↓

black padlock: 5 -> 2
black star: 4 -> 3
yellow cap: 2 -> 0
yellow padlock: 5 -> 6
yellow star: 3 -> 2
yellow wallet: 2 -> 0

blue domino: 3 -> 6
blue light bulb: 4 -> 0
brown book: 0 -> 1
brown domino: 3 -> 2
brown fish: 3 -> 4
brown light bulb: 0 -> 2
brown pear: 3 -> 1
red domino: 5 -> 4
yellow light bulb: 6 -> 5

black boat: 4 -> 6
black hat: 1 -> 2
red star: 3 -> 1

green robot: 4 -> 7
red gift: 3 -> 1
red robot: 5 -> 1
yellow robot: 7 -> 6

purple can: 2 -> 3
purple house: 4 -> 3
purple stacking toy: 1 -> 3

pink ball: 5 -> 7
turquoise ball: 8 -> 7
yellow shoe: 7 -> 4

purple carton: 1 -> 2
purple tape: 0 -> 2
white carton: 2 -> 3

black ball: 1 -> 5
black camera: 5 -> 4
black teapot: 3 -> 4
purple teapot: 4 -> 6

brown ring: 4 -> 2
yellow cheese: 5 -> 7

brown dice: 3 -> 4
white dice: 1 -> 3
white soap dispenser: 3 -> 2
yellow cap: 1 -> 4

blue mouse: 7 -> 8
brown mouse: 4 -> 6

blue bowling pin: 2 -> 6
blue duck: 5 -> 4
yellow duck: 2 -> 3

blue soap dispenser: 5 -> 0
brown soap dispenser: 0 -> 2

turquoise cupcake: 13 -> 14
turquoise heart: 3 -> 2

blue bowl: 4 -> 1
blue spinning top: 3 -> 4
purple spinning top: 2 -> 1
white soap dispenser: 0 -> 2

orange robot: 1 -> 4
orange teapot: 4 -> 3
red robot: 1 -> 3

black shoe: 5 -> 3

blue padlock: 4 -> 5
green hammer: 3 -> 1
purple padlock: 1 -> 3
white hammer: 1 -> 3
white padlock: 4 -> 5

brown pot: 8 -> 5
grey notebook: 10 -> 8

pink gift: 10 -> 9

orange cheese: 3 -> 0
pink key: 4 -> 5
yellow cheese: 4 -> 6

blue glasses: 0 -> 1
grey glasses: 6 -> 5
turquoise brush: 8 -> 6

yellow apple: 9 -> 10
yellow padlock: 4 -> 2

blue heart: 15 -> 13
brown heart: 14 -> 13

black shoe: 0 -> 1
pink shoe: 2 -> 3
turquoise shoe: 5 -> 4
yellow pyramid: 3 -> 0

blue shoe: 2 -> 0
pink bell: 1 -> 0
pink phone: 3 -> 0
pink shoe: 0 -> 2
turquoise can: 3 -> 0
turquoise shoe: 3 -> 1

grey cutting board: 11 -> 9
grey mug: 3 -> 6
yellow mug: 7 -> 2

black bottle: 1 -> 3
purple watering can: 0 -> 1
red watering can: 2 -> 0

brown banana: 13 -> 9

↑

• **Goal of the exercise**
Note every line of the records that holds the word "watering", and copy it.

• **Your response**
purple watering can: 0 -> 1
red watering can: 2 -> 0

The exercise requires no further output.